**Work order**: Please give an exact copy of every line from the one holding "replaced,cube (noir),(177 429" through the final line of the records below.

Colored object listings
────────

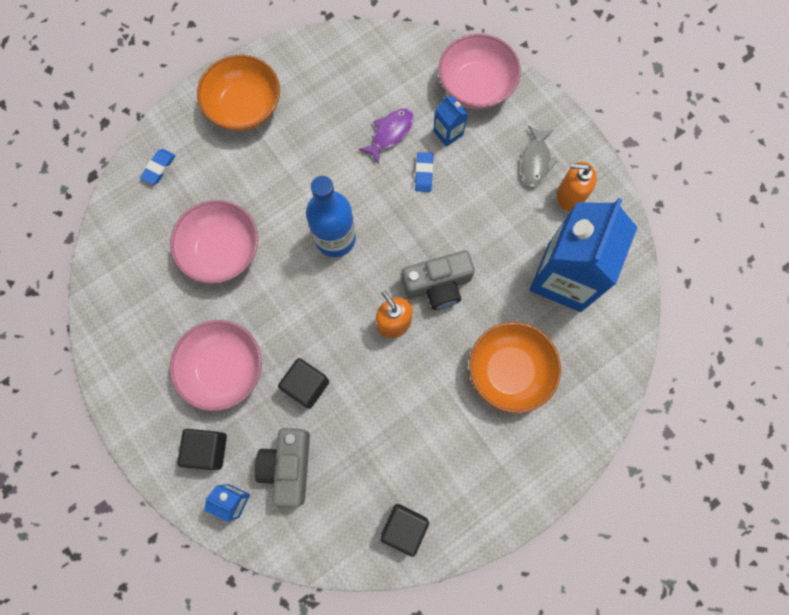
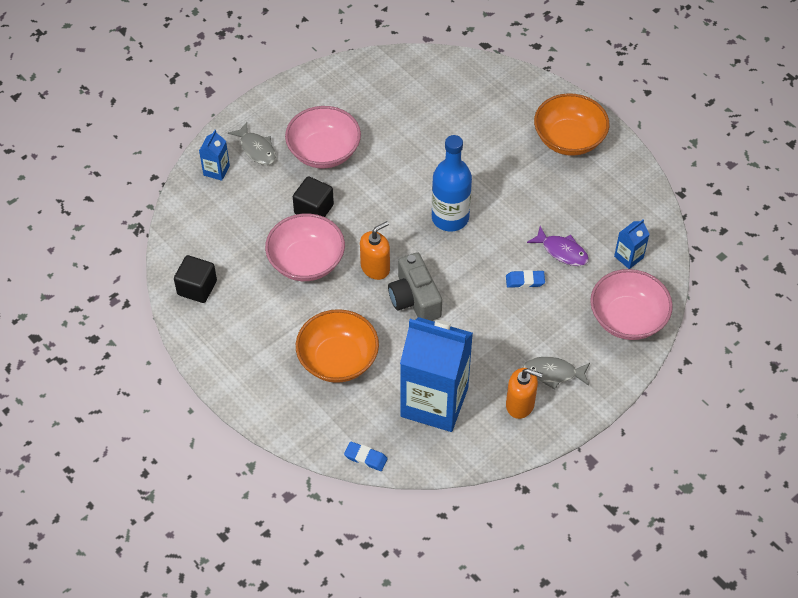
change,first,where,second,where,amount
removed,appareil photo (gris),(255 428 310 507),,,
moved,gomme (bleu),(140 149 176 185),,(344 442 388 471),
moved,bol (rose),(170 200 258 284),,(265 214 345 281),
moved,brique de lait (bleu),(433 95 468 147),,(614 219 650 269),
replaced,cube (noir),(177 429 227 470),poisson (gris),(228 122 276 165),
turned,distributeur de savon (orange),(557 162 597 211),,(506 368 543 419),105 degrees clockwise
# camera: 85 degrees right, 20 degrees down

────────

**Exercise response**:
replaced,cube (noir),(177 429 227 470),poisson (gris),(228 122 276 165),
turned,distributeur de savon (orange),(557 162 597 211),,(506 368 543 419),105 degrees clockwise
# camera: 85 degrees right, 20 degrees down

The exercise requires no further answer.